**Problem details:** In the records that follow, find the line with "purple square at (475, 275): rotated"; from there, retype every line exactly through the line with "cyan pentagon at (1226, 1263): rotated", which also belongs to the answer.

**Working data:**
#####

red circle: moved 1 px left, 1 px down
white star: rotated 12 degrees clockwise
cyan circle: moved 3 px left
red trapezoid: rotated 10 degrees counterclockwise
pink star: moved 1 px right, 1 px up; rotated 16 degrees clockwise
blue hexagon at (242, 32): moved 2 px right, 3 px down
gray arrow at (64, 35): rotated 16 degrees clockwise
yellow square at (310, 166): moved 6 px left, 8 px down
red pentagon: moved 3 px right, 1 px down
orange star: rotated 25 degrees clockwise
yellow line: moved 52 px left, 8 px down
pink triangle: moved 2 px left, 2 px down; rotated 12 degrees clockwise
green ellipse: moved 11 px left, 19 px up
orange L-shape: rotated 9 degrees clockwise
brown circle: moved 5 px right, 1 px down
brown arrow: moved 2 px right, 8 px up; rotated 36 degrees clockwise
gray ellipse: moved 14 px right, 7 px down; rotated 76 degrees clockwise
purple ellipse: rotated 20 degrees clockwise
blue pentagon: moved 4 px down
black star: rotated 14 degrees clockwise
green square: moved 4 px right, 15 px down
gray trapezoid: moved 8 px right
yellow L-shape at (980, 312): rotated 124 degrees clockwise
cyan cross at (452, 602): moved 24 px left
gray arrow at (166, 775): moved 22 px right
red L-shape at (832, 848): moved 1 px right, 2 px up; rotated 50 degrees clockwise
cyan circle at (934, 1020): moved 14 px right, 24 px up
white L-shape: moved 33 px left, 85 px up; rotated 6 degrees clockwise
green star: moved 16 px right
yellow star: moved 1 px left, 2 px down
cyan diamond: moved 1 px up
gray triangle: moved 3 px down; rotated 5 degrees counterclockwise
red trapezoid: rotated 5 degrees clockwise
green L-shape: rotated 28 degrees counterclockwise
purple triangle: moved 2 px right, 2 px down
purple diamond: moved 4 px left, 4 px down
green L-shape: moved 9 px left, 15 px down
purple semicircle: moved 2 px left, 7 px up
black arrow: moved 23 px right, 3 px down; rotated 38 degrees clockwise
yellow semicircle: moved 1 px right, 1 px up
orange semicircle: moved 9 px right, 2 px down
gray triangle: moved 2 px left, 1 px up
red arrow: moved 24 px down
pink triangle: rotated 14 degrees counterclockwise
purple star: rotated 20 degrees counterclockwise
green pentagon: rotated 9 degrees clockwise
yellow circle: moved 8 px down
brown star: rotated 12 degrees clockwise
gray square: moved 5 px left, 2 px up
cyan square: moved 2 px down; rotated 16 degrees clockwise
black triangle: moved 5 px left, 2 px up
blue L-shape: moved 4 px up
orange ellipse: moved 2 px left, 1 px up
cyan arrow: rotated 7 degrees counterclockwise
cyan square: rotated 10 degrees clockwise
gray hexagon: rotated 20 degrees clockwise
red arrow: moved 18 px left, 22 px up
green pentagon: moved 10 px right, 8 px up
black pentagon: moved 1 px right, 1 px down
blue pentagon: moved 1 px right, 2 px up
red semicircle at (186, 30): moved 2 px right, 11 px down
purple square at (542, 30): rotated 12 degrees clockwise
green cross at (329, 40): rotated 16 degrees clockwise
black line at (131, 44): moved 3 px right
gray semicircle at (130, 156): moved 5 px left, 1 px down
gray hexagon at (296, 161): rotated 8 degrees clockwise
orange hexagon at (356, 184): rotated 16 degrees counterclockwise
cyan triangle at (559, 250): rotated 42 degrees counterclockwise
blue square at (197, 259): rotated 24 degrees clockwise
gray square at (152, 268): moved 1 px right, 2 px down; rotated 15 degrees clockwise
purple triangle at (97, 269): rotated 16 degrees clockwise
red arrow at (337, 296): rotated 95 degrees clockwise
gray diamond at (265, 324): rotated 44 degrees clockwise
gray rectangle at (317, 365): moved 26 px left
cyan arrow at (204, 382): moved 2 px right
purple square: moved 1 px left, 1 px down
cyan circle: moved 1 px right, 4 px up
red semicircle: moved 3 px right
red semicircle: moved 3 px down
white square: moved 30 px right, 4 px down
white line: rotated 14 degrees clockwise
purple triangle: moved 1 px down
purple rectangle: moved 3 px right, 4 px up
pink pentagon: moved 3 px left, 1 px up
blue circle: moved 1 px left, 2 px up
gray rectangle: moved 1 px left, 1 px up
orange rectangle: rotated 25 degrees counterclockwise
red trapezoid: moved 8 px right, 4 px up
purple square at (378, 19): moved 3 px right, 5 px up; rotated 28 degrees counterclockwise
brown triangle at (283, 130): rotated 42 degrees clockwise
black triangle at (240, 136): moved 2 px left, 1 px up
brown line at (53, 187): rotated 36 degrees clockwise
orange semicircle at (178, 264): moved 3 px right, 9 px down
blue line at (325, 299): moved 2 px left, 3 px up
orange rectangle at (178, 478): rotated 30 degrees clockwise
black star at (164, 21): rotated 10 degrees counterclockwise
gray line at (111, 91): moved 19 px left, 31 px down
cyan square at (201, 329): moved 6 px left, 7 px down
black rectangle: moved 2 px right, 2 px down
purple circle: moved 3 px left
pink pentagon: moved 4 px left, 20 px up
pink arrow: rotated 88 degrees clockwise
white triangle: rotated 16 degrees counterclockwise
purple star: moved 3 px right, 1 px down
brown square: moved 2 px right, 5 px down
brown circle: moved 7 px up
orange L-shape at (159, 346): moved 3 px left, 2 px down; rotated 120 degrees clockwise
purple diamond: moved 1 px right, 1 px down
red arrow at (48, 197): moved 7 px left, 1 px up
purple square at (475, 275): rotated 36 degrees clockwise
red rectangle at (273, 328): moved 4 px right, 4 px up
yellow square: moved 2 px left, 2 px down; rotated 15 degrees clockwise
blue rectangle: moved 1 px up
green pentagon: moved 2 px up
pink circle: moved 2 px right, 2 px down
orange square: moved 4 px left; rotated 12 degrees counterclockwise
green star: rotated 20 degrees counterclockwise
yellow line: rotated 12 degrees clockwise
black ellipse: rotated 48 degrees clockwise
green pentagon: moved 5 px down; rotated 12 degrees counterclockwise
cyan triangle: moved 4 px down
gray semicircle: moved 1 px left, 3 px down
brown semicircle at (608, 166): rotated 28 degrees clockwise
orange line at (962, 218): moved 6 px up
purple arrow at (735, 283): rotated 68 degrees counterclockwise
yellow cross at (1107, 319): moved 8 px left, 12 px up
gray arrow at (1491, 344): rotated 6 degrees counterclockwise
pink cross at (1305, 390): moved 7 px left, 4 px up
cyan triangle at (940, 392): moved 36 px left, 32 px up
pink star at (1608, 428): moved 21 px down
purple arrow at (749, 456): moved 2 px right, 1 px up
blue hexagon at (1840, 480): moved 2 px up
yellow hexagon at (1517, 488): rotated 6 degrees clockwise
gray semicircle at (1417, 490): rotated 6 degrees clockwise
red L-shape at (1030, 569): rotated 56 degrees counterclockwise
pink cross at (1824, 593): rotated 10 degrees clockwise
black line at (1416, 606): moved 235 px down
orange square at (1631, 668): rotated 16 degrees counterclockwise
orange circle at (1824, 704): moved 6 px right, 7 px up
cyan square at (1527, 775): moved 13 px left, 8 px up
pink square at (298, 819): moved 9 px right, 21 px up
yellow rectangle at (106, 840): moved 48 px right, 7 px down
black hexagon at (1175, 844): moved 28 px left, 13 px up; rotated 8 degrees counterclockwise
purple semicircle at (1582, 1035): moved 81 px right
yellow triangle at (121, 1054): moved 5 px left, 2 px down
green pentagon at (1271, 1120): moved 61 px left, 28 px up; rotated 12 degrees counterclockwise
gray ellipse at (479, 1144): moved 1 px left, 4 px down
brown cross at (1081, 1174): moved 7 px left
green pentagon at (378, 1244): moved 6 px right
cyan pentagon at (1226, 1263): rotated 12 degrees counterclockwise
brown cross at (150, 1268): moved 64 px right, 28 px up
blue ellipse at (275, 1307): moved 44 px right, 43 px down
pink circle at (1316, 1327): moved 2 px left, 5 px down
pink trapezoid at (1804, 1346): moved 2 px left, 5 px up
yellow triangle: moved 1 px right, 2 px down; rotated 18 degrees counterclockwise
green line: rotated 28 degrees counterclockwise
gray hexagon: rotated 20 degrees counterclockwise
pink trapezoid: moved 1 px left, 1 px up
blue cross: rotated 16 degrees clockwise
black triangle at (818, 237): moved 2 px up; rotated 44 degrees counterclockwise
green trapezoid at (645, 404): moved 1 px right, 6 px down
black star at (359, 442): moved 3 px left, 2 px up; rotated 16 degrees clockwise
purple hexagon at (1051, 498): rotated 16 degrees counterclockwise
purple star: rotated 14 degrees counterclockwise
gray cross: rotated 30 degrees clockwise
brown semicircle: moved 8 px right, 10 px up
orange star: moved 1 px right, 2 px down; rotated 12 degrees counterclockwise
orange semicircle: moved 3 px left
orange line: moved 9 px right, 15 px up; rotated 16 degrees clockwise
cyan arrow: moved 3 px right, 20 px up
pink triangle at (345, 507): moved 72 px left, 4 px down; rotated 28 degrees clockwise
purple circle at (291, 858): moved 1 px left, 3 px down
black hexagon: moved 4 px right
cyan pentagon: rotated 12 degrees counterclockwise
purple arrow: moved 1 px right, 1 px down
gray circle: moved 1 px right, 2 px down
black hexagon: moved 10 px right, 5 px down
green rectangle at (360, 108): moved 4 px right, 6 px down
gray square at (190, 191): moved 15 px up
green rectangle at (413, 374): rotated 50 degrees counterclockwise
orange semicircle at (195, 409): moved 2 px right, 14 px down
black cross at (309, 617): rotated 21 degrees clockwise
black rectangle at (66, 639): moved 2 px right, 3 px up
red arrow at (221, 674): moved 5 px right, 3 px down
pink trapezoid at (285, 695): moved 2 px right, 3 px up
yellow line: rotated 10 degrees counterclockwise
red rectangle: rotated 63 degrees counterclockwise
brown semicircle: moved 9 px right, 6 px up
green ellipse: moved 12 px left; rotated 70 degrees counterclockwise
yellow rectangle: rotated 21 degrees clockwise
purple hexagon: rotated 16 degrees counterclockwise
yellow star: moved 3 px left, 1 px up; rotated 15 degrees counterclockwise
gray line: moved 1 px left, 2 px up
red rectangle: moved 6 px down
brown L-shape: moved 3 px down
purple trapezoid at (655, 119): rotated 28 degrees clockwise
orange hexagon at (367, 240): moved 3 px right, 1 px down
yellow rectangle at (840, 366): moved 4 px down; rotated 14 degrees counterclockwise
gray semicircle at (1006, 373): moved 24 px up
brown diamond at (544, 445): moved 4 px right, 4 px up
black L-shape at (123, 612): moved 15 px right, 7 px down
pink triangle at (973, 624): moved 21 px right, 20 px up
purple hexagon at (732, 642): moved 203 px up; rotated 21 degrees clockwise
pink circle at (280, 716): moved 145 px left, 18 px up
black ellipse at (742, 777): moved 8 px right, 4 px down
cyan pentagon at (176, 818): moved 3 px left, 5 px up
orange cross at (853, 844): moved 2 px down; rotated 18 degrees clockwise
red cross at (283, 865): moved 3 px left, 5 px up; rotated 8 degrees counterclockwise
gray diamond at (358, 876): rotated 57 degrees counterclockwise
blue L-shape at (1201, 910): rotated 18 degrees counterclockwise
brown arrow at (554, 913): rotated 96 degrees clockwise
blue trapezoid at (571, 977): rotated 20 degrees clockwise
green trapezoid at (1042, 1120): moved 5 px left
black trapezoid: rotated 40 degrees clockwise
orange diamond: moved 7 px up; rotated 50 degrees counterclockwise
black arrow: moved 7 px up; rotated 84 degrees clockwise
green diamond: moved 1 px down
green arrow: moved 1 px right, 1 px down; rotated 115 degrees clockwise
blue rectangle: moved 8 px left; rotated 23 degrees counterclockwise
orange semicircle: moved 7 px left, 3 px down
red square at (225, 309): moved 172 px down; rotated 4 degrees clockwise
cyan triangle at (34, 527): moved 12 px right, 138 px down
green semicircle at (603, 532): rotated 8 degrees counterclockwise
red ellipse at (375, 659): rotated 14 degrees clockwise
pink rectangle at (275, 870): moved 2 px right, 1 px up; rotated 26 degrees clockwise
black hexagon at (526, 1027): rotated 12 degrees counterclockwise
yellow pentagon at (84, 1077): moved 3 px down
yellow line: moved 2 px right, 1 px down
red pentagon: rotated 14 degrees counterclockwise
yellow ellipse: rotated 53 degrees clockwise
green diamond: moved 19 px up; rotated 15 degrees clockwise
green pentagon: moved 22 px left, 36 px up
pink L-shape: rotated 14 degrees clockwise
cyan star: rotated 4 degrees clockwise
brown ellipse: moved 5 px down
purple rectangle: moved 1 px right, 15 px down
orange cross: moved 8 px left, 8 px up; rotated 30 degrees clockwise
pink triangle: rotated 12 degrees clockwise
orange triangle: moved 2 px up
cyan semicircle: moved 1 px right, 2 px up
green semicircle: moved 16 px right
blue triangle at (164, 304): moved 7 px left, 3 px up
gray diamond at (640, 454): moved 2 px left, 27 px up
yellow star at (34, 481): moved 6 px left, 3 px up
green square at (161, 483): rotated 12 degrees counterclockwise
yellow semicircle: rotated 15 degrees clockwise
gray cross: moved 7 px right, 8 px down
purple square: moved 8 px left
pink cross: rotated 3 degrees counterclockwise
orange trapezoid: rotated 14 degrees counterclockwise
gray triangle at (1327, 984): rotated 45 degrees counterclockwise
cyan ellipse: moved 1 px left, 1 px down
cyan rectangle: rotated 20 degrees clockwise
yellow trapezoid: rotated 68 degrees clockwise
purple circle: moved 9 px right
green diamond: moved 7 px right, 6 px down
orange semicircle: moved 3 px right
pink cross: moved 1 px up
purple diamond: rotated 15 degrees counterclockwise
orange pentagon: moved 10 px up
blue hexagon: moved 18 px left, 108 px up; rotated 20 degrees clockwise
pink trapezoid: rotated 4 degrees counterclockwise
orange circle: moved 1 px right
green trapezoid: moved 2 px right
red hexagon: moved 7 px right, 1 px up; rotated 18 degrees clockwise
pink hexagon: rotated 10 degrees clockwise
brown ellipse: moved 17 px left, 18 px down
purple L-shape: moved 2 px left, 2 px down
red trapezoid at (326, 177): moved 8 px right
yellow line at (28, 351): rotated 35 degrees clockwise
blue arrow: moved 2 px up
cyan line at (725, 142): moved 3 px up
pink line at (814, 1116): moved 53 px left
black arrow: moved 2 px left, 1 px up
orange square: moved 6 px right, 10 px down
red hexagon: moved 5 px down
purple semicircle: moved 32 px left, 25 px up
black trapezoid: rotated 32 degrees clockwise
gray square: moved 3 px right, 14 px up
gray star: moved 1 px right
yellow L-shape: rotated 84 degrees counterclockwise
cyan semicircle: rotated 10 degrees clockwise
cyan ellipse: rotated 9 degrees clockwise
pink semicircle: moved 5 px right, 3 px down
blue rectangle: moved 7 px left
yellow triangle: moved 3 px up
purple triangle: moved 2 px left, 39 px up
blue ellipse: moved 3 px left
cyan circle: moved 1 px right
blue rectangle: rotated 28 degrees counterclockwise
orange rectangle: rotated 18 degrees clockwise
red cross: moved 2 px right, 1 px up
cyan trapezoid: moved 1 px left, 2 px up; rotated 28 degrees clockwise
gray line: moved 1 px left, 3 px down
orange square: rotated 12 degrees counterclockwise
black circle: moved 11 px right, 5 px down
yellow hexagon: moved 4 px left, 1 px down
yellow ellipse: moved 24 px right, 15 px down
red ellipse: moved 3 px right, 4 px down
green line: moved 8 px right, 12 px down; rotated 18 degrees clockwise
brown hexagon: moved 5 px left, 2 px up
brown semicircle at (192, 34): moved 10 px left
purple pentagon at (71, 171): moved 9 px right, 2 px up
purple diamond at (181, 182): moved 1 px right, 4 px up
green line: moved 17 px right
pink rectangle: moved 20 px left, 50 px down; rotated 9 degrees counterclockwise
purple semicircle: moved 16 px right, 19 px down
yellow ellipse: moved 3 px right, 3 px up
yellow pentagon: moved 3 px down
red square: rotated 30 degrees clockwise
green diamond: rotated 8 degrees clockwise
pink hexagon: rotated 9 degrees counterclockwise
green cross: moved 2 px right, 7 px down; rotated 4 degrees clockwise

#####

**Expected output:**
purple square at (475, 275): rotated 36 degrees clockwise
red rectangle at (273, 328): moved 4 px right, 4 px up
yellow square: moved 2 px left, 2 px down; rotated 15 degrees clockwise
blue rectangle: moved 1 px up
green pentagon: moved 2 px up
pink circle: moved 2 px right, 2 px down
orange square: moved 4 px left; rotated 12 degrees counterclockwise
green star: rotated 20 degrees counterclockwise
yellow line: rotated 12 degrees clockwise
black ellipse: rotated 48 degrees clockwise
green pentagon: moved 5 px down; rotated 12 degrees counterclockwise
cyan triangle: moved 4 px down
gray semicircle: moved 1 px left, 3 px down
brown semicircle at (608, 166): rotated 28 degrees clockwise
orange line at (962, 218): moved 6 px up
purple arrow at (735, 283): rotated 68 degrees counterclockwise
yellow cross at (1107, 319): moved 8 px left, 12 px up
gray arrow at (1491, 344): rotated 6 degrees counterclockwise
pink cross at (1305, 390): moved 7 px left, 4 px up
cyan triangle at (940, 392): moved 36 px left, 32 px up
pink star at (1608, 428): moved 21 px down
purple arrow at (749, 456): moved 2 px right, 1 px up
blue hexagon at (1840, 480): moved 2 px up
yellow hexagon at (1517, 488): rotated 6 degrees clockwise
gray semicircle at (1417, 490): rotated 6 degrees clockwise
red L-shape at (1030, 569): rotated 56 degrees counterclockwise
pink cross at (1824, 593): rotated 10 degrees clockwise
black line at (1416, 606): moved 235 px down
orange square at (1631, 668): rotated 16 degrees counterclockwise
orange circle at (1824, 704): moved 6 px right, 7 px up
cyan square at (1527, 775): moved 13 px left, 8 px up
pink square at (298, 819): moved 9 px right, 21 px up
yellow rectangle at (106, 840): moved 48 px right, 7 px down
black hexagon at (1175, 844): moved 28 px left, 13 px up; rotated 8 degrees counterclockwise
purple semicircle at (1582, 1035): moved 81 px right
yellow triangle at (121, 1054): moved 5 px left, 2 px down
green pentagon at (1271, 1120): moved 61 px left, 28 px up; rotated 12 degrees counterclockwise
gray ellipse at (479, 1144): moved 1 px left, 4 px down
brown cross at (1081, 1174): moved 7 px left
green pentagon at (378, 1244): moved 6 px right
cyan pentagon at (1226, 1263): rotated 12 degrees counterclockwise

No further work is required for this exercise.